Extracted data entries
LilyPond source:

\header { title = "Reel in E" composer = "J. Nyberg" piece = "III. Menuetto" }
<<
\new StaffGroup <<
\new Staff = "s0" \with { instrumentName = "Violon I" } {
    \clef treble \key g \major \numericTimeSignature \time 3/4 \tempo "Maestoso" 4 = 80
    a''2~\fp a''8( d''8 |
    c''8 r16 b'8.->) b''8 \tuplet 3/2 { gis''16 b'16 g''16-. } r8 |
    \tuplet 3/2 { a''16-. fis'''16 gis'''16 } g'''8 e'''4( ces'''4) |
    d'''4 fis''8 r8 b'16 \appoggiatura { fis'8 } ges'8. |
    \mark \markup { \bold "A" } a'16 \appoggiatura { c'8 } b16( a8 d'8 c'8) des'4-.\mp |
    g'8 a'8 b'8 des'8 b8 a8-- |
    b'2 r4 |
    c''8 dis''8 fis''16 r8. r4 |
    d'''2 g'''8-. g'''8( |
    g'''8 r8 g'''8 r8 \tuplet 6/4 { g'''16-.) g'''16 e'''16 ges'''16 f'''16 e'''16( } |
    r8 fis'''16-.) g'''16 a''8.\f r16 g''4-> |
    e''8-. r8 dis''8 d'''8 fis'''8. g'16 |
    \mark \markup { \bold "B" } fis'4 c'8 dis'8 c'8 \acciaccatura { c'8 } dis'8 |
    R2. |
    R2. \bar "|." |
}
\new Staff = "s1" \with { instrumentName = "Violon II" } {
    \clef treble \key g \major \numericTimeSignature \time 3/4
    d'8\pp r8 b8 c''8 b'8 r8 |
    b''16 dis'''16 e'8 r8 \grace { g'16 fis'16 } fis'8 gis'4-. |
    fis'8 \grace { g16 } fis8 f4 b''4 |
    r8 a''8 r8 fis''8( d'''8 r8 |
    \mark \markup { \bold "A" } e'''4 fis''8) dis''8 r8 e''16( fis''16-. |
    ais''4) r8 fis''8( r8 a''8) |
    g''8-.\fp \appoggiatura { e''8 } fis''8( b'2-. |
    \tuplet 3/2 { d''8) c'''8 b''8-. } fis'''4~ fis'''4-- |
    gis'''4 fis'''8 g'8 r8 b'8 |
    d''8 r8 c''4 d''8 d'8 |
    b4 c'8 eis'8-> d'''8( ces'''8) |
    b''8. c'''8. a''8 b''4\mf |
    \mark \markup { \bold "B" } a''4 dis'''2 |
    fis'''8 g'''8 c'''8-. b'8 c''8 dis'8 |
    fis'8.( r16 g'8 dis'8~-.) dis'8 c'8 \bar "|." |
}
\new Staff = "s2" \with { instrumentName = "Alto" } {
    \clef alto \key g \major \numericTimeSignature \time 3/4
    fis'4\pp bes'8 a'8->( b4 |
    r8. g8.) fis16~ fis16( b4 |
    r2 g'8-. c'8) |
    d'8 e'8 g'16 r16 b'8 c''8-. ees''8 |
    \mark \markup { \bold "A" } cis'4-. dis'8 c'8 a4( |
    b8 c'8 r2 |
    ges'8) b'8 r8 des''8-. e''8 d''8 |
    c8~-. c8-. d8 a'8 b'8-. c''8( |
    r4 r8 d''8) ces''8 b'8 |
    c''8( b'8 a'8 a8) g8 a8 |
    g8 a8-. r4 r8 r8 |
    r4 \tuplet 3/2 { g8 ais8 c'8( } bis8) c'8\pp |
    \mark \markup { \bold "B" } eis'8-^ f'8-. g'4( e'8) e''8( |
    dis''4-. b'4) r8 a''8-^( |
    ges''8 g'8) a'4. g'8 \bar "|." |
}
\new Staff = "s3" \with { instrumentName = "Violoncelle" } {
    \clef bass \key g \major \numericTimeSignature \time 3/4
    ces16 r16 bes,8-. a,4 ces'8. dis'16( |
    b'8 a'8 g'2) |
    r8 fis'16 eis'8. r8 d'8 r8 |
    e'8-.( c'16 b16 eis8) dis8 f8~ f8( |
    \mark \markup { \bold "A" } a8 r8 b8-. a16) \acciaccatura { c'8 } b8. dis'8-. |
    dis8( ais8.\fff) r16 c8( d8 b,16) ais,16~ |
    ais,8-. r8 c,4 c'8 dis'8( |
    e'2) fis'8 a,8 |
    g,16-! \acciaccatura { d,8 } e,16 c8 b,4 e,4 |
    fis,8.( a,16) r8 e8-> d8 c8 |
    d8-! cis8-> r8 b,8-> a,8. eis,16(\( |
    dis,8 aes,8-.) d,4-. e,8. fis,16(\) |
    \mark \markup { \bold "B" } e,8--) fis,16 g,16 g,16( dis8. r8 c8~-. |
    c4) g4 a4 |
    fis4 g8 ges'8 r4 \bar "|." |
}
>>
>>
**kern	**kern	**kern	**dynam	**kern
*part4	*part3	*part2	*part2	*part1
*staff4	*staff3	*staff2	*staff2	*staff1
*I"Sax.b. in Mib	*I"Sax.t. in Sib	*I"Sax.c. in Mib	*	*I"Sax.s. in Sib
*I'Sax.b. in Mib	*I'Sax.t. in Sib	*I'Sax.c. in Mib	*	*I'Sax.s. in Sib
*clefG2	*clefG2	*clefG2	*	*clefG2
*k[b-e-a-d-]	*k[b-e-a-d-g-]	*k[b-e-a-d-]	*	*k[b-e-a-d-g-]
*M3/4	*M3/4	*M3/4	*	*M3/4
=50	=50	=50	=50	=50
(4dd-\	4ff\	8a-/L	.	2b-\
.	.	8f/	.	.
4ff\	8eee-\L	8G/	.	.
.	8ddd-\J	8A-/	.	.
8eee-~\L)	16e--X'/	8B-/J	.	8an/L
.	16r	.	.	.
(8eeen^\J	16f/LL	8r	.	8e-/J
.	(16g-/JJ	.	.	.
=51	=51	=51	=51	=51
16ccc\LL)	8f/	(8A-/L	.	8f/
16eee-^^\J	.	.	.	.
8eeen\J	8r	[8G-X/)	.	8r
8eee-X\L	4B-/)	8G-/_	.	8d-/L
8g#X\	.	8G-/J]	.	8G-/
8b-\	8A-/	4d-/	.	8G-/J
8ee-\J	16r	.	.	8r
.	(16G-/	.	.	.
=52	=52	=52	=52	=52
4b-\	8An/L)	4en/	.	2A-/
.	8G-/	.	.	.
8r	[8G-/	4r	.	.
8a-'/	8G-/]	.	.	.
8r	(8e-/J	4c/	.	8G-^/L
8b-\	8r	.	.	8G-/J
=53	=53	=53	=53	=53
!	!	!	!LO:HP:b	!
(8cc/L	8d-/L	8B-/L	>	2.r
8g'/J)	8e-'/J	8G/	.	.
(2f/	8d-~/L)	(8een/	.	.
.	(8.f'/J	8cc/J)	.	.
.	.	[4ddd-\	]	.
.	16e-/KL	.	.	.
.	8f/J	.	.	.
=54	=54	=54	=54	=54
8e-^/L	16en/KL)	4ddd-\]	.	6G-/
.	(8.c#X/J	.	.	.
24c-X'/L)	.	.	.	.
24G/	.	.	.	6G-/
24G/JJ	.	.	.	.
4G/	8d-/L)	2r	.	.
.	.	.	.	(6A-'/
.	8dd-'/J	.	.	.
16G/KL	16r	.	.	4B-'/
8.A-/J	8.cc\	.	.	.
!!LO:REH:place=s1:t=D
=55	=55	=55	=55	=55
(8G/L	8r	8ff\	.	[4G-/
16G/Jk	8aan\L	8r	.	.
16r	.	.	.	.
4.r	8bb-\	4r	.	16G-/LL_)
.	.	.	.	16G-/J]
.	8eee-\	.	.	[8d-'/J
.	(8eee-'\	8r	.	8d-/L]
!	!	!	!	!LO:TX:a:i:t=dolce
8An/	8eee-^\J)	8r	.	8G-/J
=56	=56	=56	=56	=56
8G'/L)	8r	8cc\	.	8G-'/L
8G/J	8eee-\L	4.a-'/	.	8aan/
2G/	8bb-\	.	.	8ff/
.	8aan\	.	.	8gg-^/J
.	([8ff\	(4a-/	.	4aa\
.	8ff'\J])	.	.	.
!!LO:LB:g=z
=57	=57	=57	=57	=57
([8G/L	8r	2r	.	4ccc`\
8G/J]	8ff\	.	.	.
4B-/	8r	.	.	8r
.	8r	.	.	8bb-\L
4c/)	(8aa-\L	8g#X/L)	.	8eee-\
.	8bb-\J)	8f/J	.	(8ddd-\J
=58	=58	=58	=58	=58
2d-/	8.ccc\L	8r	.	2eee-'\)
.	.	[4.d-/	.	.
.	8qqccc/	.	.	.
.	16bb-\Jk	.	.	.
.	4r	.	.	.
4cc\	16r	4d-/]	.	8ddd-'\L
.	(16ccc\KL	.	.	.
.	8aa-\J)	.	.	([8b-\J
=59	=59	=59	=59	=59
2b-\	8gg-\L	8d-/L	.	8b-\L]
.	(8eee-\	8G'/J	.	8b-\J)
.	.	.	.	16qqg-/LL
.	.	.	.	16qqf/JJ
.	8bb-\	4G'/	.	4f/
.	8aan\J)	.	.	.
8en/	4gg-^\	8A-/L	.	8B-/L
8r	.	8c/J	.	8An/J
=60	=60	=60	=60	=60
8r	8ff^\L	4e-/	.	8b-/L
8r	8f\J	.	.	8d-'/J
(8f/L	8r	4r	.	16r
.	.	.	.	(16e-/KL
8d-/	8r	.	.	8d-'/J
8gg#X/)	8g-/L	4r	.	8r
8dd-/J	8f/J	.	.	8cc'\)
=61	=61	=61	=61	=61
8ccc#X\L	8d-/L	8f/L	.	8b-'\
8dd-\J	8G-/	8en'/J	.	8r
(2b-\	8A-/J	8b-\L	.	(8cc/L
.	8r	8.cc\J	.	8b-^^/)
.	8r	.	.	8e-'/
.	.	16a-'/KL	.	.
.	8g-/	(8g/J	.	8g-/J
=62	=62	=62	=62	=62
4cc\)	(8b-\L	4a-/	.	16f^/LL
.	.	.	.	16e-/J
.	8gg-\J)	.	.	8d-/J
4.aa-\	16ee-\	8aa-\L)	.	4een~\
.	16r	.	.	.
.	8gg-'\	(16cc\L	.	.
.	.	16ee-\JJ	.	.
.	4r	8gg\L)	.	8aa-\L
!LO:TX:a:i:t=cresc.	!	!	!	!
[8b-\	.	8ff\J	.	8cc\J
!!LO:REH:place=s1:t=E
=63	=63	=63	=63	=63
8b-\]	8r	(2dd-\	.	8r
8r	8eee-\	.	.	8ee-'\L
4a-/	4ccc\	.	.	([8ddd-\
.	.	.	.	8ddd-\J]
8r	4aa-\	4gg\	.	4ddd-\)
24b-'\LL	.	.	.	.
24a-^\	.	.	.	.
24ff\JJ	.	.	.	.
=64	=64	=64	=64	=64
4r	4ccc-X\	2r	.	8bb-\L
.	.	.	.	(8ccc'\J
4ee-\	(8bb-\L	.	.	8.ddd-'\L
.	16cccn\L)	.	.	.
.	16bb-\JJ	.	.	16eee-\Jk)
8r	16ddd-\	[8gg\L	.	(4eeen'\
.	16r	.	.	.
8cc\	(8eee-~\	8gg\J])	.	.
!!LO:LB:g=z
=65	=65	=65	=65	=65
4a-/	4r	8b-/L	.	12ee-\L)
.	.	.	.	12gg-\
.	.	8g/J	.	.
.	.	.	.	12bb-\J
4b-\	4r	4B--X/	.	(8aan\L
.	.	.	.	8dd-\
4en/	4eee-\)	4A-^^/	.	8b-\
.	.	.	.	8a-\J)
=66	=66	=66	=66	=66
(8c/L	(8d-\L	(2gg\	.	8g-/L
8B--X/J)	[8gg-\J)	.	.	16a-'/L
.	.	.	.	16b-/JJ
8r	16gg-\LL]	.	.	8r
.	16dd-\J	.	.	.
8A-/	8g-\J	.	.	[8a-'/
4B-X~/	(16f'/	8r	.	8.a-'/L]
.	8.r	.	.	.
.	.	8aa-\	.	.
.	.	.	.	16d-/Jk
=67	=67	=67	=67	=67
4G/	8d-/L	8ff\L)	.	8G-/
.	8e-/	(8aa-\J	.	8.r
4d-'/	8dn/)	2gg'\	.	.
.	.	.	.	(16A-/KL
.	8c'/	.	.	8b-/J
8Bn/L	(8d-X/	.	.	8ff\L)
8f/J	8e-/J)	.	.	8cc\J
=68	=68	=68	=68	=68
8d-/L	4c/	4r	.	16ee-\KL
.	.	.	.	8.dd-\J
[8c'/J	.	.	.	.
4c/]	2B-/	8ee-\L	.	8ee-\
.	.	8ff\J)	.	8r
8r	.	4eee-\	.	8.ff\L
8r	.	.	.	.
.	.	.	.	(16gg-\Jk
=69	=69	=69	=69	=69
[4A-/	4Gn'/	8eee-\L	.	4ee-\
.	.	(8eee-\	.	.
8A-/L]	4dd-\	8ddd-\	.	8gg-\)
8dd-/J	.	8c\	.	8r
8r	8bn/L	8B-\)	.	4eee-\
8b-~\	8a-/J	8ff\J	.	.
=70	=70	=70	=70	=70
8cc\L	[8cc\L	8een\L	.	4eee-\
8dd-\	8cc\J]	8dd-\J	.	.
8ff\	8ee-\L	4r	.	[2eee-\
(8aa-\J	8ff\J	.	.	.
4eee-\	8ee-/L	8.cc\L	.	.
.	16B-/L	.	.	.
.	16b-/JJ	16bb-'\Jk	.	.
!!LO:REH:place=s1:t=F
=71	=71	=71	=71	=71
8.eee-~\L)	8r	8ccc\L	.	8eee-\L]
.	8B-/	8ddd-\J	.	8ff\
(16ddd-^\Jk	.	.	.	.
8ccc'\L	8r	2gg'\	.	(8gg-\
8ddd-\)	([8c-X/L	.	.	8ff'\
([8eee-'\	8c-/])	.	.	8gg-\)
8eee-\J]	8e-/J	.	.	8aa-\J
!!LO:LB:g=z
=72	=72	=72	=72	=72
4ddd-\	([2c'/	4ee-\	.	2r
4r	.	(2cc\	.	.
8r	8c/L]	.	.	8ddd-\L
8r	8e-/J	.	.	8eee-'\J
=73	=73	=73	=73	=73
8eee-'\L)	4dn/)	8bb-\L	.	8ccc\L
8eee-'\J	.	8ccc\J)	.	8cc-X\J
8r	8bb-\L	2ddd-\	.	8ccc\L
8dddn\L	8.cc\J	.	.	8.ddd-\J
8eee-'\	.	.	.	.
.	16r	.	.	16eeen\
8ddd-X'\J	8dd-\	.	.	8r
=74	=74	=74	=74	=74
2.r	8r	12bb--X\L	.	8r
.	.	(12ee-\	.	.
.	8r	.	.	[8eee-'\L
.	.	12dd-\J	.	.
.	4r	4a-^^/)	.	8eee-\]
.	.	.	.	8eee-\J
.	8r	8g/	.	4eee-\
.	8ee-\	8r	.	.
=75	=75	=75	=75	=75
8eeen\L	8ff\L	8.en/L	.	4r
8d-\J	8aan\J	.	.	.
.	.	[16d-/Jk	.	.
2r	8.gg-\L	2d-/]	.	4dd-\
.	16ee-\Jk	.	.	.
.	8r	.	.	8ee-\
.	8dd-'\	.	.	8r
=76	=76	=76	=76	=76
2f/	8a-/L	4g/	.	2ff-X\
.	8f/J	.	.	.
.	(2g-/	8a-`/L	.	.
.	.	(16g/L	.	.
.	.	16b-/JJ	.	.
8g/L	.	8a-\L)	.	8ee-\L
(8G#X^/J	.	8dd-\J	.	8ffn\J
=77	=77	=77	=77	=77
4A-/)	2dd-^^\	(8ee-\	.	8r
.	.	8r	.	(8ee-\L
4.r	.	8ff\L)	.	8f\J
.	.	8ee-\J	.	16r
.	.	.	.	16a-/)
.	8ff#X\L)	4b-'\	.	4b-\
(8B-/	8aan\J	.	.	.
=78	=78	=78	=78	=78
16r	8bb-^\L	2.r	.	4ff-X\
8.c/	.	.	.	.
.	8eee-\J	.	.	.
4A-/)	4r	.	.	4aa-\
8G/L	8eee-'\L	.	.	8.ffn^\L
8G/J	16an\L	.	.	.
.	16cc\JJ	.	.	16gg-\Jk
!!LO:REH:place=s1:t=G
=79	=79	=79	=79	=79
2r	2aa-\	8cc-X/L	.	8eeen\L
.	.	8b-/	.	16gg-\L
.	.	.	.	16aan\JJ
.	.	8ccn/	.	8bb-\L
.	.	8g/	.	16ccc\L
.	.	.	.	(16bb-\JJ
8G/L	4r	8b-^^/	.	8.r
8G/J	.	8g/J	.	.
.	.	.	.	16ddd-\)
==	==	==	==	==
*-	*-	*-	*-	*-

- [AIM] List every line of the material above that contains the string "major", copying each line in full.

- [TASK RESULT]
    \clef treble \key g \major \numericTimeSignature \time 3/4 \tempo "Maestoso" 4 = 80
    \clef treble \key g \major \numericTimeSignature \time 3/4
    \clef alto \key g \major \numericTimeSignature \time 3/4
    \clef bass \key g \major \numericTimeSignature \time 3/4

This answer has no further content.